--- DATASET ---
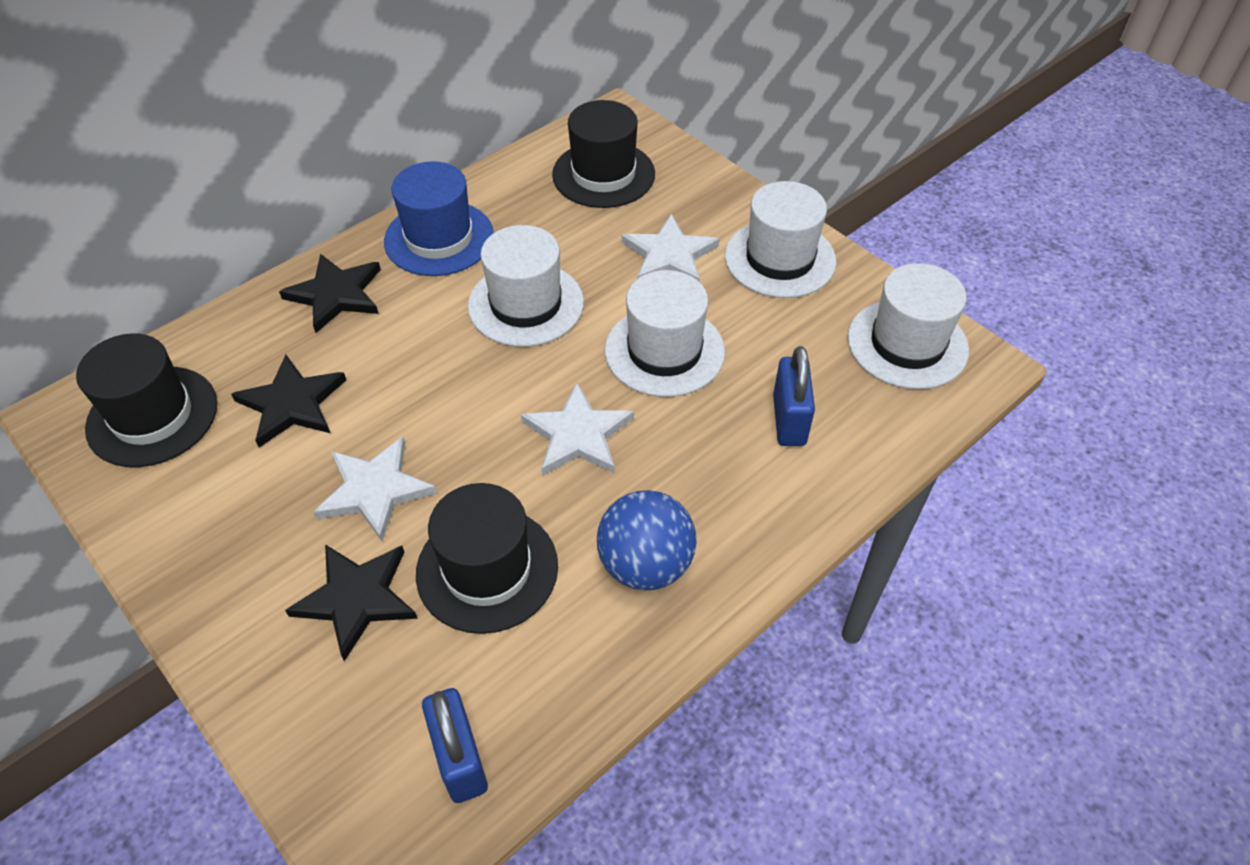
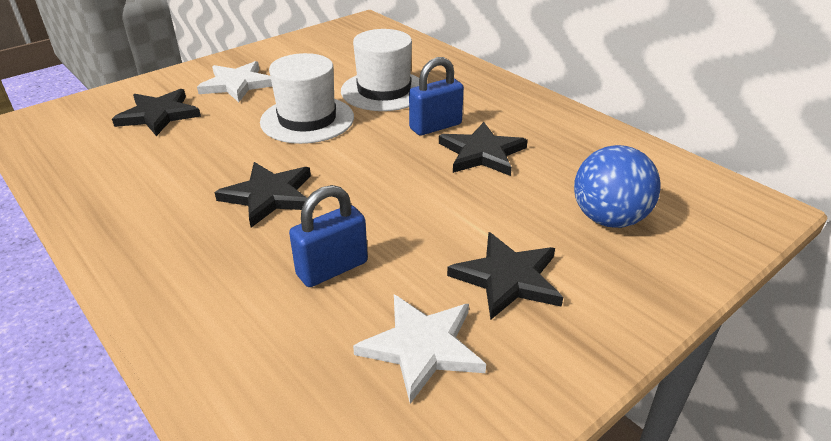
black hat: 3 -> 0
black star: 3 -> 4
blue hat: 1 -> 0
white hat: 4 -> 2
white star: 3 -> 2

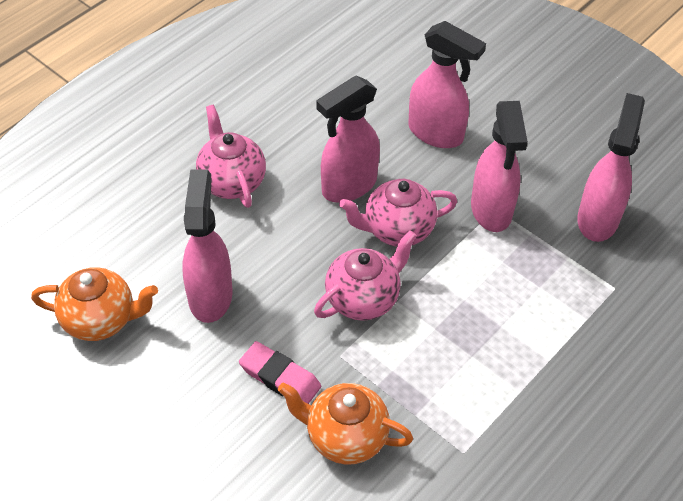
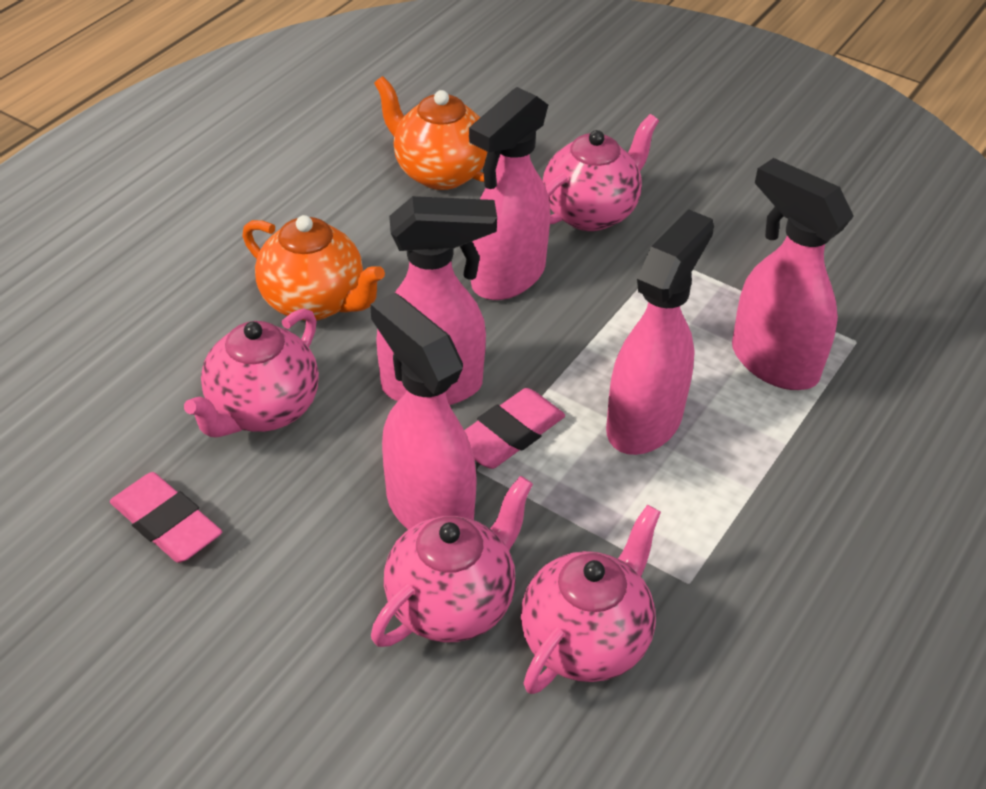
pink eraser: 1 -> 2
pink teapot: 3 -> 4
---
The copy must reproduce the listing above verbatim and contain no pictures.

black hat: 3 -> 0
black star: 3 -> 4
blue hat: 1 -> 0
white hat: 4 -> 2
white star: 3 -> 2

pink eraser: 1 -> 2
pink teapot: 3 -> 4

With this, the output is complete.